■ THE TASK
Starting at the line with "(70, 342) = (254, 112): none" and stopping at the final line, retype the data below exactly; do not carry over any pictures.

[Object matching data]
◆ ◆ ◆
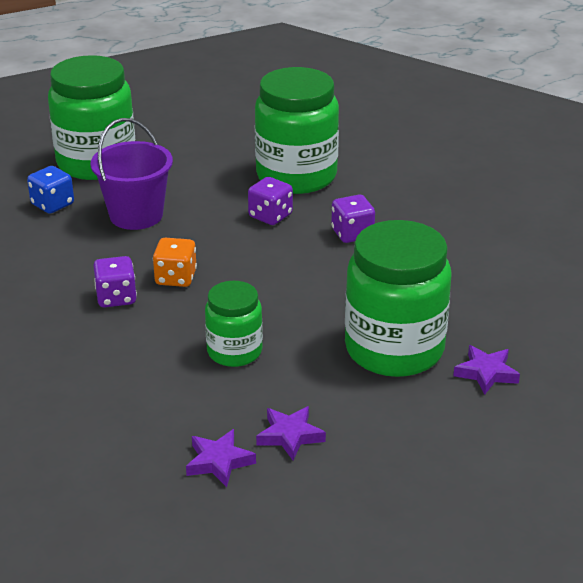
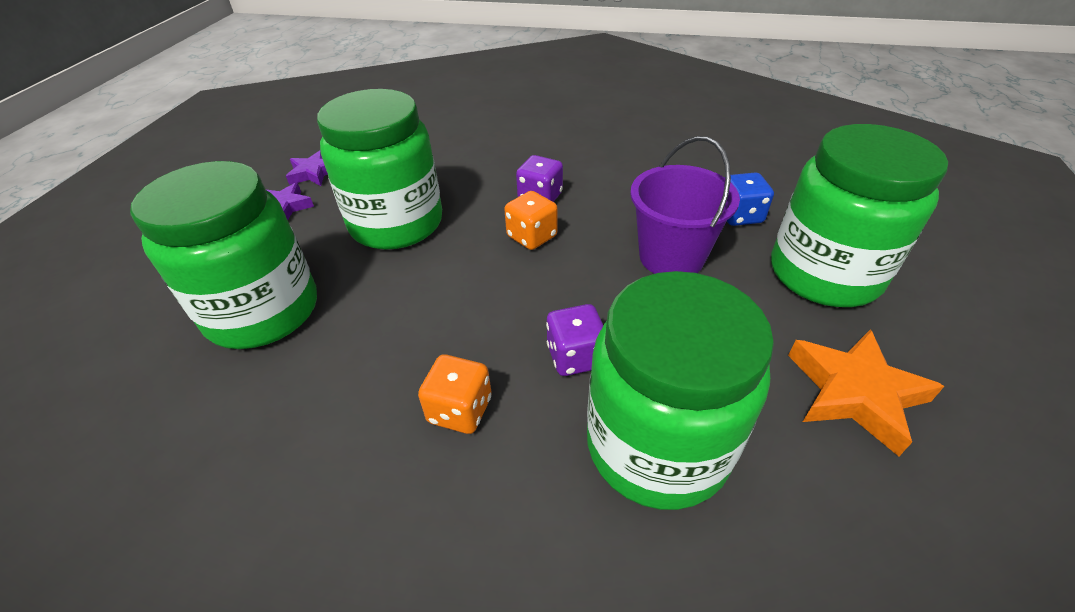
camera: 130 degrees right, 10 degrees up
(196, 139) = (854, 393): none -> orange star
(234, 351) = (396, 224): green jar -> green jar, size x1.80
(352, 234) = (460, 410): purple dice -> orange dice
(486, 373) = (145, 352): purple star -> none

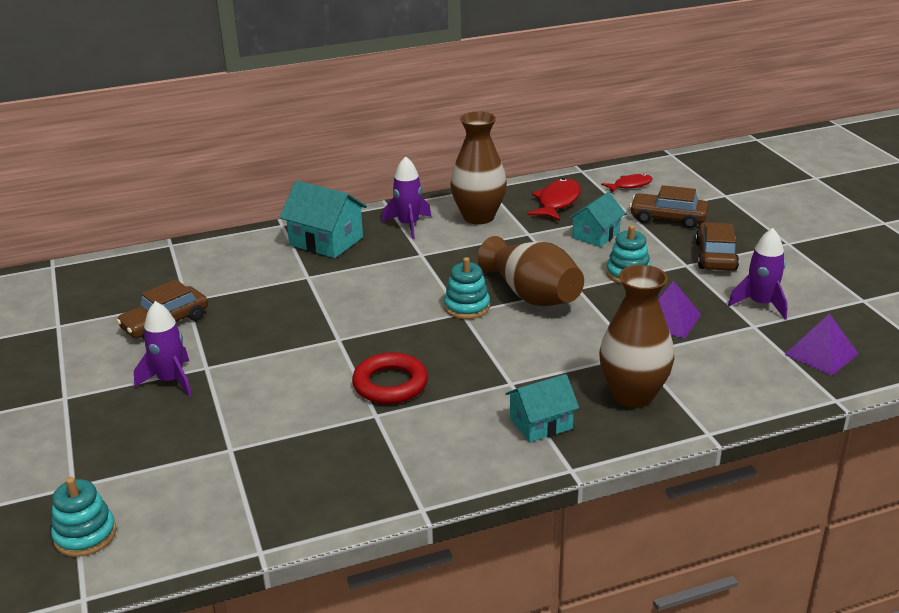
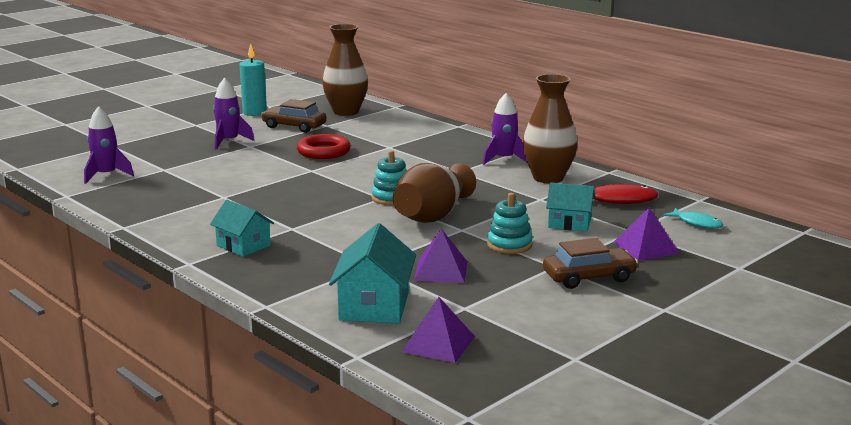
camera: 65 degrees right, 10 degrees down
(70, 342) = (254, 112): none -> turquoise candle
(85, 535) = (69, 157): turquoise stacking toy -> none
(326, 241) = (447, 142): turquoise house -> turquoise house (374, 306)
(390, 384) = (264, 194): red ring -> red ring (323, 151)
(630, 185) = (697, 223): red fish -> turquoise fish
(633, 395) = (304, 271): brown vase -> brown vase (346, 112)
(668, 218) = (646, 247): brown car -> purple pyramid
(760, 304) = (511, 307): purple rocket -> purple rocket (106, 175)

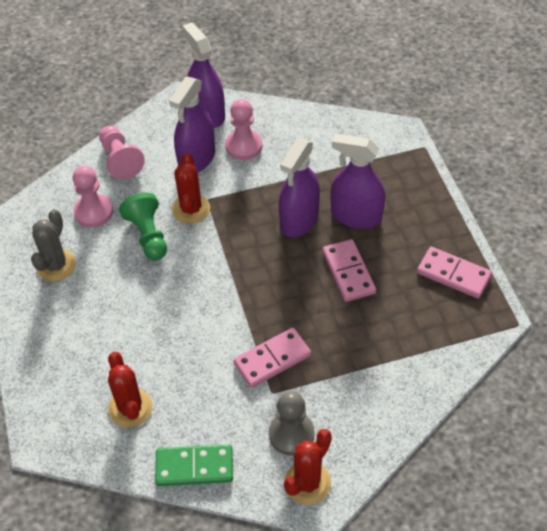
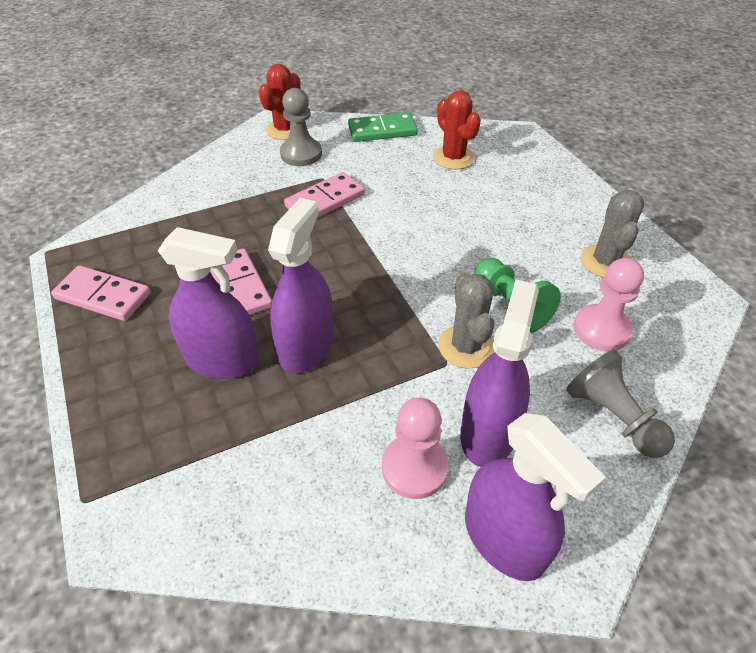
camera: 170 degrees right, 5 degrees down
(120, 160) = (613, 417): pink pawn -> grey pawn
(191, 209) = (466, 346): red cactus -> grey cactus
◆ ◆ ◆
■ SOLUTION TO THE EXERCISE
(70, 342) = (254, 112): none -> turquoise candle
(85, 535) = (69, 157): turquoise stacking toy -> none
(326, 241) = (447, 142): turquoise house -> turquoise house (374, 306)
(390, 384) = (264, 194): red ring -> red ring (323, 151)
(630, 185) = (697, 223): red fish -> turquoise fish
(633, 395) = (304, 271): brown vase -> brown vase (346, 112)
(668, 218) = (646, 247): brown car -> purple pyramid
(760, 304) = (511, 307): purple rocket -> purple rocket (106, 175)

camera: 170 degrees right, 5 degrees down
(120, 160) = (613, 417): pink pawn -> grey pawn
(191, 209) = (466, 346): red cactus -> grey cactus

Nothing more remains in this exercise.